Object tracking records
Segment Open
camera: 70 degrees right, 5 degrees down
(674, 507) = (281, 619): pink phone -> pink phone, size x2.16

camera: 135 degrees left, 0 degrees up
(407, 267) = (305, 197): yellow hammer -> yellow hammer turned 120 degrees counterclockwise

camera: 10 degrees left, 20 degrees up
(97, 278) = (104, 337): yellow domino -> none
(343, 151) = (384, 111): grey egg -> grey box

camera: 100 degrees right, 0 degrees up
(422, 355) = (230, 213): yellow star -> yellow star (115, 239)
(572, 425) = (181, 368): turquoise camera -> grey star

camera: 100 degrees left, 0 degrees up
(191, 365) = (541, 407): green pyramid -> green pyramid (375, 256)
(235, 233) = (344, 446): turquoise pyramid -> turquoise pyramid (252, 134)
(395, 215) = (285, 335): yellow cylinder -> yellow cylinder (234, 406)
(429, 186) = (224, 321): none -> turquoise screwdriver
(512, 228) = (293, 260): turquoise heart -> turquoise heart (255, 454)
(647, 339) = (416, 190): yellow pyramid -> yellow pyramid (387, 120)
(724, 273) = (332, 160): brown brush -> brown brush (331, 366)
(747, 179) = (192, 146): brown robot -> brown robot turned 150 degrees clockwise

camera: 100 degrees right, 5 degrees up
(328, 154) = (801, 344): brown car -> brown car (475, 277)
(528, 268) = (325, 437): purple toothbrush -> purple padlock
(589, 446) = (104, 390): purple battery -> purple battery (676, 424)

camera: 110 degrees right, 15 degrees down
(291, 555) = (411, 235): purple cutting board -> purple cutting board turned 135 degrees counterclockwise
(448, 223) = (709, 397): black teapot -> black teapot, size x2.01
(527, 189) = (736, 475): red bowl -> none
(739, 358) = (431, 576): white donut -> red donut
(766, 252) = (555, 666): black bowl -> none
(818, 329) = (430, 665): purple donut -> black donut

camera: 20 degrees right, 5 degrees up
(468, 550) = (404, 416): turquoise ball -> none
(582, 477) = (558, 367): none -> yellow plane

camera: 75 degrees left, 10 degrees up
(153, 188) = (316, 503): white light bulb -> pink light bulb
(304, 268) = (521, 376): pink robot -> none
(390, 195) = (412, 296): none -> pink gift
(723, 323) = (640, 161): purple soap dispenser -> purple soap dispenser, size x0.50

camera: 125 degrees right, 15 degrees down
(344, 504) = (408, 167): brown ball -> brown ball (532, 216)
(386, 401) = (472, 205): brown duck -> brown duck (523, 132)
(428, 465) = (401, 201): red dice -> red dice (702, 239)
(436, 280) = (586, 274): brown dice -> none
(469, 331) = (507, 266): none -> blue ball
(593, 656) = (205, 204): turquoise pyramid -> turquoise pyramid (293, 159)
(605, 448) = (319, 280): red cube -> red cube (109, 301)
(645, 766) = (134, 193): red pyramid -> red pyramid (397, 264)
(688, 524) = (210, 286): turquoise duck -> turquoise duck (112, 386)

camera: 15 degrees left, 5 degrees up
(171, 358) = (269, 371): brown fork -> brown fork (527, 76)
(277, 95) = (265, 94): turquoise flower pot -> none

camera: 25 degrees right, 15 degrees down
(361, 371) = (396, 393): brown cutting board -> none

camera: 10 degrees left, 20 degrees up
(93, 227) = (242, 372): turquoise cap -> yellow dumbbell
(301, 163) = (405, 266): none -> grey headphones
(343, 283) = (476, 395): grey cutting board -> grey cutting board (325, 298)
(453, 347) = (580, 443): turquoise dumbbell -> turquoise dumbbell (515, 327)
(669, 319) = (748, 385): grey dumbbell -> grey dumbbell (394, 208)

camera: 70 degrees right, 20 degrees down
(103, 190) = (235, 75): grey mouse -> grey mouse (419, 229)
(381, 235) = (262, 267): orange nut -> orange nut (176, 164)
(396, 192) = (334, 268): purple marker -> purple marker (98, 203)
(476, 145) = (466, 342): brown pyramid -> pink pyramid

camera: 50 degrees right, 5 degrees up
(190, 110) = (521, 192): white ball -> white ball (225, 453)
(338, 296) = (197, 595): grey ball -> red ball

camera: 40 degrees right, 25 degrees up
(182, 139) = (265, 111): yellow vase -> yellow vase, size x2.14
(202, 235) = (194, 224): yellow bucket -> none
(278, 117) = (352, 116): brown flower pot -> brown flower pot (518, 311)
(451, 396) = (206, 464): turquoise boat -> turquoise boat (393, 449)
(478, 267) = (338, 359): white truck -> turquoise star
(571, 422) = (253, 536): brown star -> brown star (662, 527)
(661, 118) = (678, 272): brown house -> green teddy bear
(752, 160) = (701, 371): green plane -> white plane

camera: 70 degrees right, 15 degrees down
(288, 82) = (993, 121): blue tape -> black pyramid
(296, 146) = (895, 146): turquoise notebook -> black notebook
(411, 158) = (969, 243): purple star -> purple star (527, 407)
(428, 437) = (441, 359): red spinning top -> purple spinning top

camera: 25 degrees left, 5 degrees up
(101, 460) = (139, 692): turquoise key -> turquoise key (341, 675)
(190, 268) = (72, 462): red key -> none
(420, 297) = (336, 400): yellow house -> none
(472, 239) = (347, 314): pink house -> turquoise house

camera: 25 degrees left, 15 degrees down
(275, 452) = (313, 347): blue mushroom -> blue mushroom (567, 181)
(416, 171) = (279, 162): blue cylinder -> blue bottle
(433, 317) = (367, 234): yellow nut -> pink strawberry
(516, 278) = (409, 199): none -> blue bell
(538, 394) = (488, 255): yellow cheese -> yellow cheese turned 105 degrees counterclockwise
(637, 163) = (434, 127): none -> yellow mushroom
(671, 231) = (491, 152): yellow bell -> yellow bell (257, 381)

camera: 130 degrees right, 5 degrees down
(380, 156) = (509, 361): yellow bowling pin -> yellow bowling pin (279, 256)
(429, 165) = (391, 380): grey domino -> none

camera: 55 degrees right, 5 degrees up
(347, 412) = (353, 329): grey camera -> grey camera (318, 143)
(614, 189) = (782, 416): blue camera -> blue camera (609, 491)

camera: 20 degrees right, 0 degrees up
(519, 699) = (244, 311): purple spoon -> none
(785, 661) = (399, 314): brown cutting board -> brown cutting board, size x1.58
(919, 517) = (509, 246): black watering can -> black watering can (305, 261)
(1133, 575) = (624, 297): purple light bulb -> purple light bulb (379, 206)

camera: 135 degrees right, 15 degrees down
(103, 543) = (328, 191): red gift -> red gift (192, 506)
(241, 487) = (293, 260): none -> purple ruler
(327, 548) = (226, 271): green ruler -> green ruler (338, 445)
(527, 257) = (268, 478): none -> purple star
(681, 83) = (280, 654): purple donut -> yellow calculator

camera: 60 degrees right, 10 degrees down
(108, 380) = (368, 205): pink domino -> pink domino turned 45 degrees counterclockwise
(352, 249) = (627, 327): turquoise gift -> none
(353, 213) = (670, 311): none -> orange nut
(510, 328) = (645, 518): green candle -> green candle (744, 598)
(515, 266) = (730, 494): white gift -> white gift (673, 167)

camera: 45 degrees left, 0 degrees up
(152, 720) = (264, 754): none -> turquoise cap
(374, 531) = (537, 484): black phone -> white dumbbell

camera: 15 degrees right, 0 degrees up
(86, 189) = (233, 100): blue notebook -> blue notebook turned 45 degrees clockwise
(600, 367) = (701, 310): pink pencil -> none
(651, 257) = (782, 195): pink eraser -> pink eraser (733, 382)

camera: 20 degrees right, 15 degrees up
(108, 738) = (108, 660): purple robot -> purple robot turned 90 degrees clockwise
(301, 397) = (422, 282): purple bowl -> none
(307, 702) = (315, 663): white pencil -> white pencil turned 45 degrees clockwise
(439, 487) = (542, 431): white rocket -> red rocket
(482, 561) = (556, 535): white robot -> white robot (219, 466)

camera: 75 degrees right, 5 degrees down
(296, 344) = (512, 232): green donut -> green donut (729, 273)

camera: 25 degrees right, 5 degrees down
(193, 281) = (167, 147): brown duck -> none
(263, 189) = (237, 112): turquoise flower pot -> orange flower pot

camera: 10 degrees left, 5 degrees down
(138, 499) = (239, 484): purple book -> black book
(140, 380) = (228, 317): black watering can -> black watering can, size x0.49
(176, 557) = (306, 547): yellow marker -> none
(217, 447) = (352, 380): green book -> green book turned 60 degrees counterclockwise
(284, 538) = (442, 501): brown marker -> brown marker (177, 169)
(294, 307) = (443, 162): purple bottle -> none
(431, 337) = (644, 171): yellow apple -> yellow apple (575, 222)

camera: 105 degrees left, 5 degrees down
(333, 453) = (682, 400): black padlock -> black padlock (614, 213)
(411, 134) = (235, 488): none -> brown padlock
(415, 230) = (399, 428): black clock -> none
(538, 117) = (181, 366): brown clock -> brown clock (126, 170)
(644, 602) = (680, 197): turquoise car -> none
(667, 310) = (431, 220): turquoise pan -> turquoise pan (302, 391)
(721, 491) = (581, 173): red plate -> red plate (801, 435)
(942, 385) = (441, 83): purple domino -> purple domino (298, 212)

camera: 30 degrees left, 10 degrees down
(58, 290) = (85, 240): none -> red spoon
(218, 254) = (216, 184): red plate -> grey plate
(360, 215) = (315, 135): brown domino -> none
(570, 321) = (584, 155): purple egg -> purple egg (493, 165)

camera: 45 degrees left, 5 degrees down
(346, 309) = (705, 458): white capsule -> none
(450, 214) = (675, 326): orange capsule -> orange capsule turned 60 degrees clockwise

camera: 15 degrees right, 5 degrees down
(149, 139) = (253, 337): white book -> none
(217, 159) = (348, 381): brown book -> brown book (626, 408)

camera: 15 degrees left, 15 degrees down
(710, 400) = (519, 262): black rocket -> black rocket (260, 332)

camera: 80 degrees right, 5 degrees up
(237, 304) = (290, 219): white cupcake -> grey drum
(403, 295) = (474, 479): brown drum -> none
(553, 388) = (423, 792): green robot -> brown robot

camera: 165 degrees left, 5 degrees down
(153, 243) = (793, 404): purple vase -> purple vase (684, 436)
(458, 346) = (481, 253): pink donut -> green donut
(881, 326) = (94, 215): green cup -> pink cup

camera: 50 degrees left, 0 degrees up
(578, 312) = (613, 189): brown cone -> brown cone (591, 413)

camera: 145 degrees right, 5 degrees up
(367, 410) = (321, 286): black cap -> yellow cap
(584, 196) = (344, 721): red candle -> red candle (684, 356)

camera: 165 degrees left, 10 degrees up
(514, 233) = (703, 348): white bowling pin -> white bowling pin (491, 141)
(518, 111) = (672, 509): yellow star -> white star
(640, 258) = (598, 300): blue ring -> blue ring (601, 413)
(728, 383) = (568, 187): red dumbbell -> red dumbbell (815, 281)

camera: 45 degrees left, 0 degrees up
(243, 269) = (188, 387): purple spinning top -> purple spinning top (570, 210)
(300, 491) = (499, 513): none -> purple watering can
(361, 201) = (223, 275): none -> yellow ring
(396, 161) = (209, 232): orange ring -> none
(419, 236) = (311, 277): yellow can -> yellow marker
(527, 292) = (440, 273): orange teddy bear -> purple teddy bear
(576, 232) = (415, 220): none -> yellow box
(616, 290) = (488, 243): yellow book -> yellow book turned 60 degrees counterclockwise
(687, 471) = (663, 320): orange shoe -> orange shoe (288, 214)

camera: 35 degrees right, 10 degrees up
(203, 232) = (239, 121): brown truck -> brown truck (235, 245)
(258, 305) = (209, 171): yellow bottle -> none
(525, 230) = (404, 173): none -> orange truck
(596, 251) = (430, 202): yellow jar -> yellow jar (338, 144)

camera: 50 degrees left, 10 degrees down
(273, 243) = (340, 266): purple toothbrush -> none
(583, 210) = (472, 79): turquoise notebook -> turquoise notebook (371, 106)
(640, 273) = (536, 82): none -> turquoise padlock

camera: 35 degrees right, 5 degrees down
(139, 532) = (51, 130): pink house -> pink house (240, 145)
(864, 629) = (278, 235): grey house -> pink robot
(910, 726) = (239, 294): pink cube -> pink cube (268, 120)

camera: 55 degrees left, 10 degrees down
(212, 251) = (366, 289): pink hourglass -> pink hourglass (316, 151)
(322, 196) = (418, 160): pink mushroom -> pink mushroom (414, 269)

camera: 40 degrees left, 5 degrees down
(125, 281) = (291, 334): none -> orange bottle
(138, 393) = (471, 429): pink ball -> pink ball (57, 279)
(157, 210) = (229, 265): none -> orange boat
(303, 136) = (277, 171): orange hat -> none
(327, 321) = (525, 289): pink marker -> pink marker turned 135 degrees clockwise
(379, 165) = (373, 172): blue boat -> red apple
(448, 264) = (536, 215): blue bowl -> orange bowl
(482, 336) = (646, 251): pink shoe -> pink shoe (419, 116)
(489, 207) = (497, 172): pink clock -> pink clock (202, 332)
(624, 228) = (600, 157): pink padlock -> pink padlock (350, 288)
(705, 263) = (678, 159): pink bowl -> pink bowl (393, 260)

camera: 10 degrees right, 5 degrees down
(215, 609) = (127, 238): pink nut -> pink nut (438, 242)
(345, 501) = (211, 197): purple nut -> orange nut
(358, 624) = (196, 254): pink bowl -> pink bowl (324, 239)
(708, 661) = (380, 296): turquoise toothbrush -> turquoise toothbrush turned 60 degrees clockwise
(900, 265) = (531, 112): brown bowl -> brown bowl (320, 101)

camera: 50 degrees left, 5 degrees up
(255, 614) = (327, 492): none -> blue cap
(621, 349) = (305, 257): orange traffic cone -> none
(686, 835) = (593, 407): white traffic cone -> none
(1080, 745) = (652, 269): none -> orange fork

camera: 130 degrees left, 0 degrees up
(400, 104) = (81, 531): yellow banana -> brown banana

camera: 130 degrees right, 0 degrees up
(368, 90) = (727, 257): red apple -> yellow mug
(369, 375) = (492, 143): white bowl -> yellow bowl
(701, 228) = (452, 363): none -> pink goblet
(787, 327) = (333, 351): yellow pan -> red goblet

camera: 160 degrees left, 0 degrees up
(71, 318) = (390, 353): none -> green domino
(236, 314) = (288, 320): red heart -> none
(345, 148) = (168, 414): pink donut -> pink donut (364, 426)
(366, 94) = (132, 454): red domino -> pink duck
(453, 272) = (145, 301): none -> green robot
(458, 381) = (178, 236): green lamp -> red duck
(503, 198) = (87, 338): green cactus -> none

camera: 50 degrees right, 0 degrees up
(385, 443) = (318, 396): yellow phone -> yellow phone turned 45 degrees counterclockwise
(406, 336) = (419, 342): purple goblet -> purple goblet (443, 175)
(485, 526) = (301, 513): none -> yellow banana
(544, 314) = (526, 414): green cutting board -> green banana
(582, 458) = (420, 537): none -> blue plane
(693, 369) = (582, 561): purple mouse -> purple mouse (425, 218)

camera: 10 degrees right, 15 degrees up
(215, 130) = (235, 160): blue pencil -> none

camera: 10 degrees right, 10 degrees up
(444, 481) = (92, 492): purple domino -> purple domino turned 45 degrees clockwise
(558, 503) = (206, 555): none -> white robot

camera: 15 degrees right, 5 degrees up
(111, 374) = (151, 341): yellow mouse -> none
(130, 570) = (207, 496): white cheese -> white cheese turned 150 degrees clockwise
Segment Closed
WHAT IS REQUIRED: Quote exactly the stretch of lines above that starts at the first one and ends at the line with "(328, 154) = (801, 344): brown", and nothing beyond it.

ANSWER SPACE:
camera: 70 degrees right, 5 degrees down
(674, 507) = (281, 619): pink phone -> pink phone, size x2.16

camera: 135 degrees left, 0 degrees up
(407, 267) = (305, 197): yellow hammer -> yellow hammer turned 120 degrees counterclockwise

camera: 10 degrees left, 20 degrees up
(97, 278) = (104, 337): yellow domino -> none
(343, 151) = (384, 111): grey egg -> grey box

camera: 100 degrees right, 0 degrees up
(422, 355) = (230, 213): yellow star -> yellow star (115, 239)
(572, 425) = (181, 368): turquoise camera -> grey star

camera: 100 degrees left, 0 degrees up
(191, 365) = (541, 407): green pyramid -> green pyramid (375, 256)
(235, 233) = (344, 446): turquoise pyramid -> turquoise pyramid (252, 134)
(395, 215) = (285, 335): yellow cylinder -> yellow cylinder (234, 406)
(429, 186) = (224, 321): none -> turquoise screwdriver
(512, 228) = (293, 260): turquoise heart -> turquoise heart (255, 454)
(647, 339) = (416, 190): yellow pyramid -> yellow pyramid (387, 120)
(724, 273) = (332, 160): brown brush -> brown brush (331, 366)
(747, 179) = (192, 146): brown robot -> brown robot turned 150 degrees clockwise

camera: 100 degrees right, 5 degrees up
(328, 154) = (801, 344): brown car -> brown car (475, 277)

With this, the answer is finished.